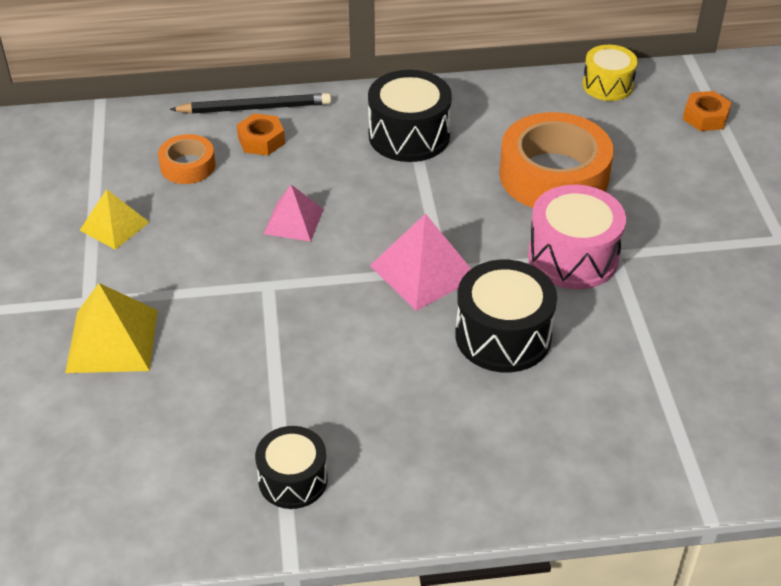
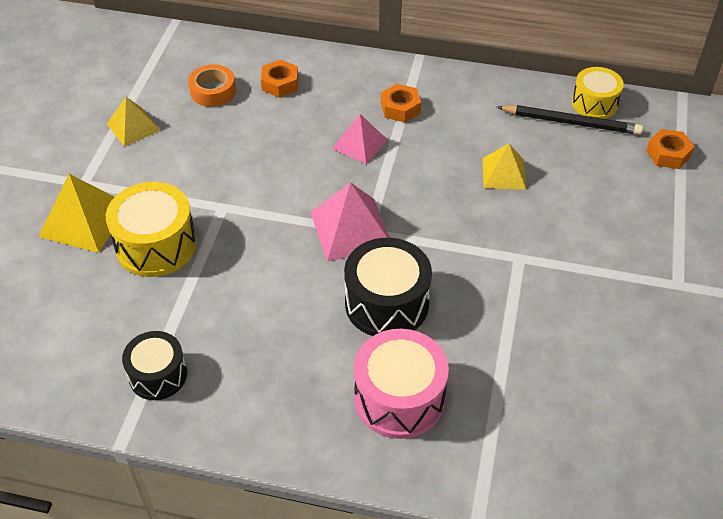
camera: 20 degrees right, 5 degrees up
(213, 345) = (156, 245): none -> yellow drum
(254, 108) = (289, 55): black pencil -> black pencil (571, 122)
(293, 221) = (270, 158): pink pyramid -> pink pyramid (360, 144)
(409, 135) = (400, 108): black drum -> orange nut
(553, 175) = (504, 173): orange tape -> yellow pyramid
(573, 257) = (482, 250): pink drum -> pink drum (399, 398)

▸ **The task**
Give back the material above exactly, but without its images.

▸ **Response for this exercise**
camera: 20 degrees right, 5 degrees up
(213, 345) = (156, 245): none -> yellow drum
(254, 108) = (289, 55): black pencil -> black pencil (571, 122)
(293, 221) = (270, 158): pink pyramid -> pink pyramid (360, 144)
(409, 135) = (400, 108): black drum -> orange nut
(553, 175) = (504, 173): orange tape -> yellow pyramid
(573, 257) = (482, 250): pink drum -> pink drum (399, 398)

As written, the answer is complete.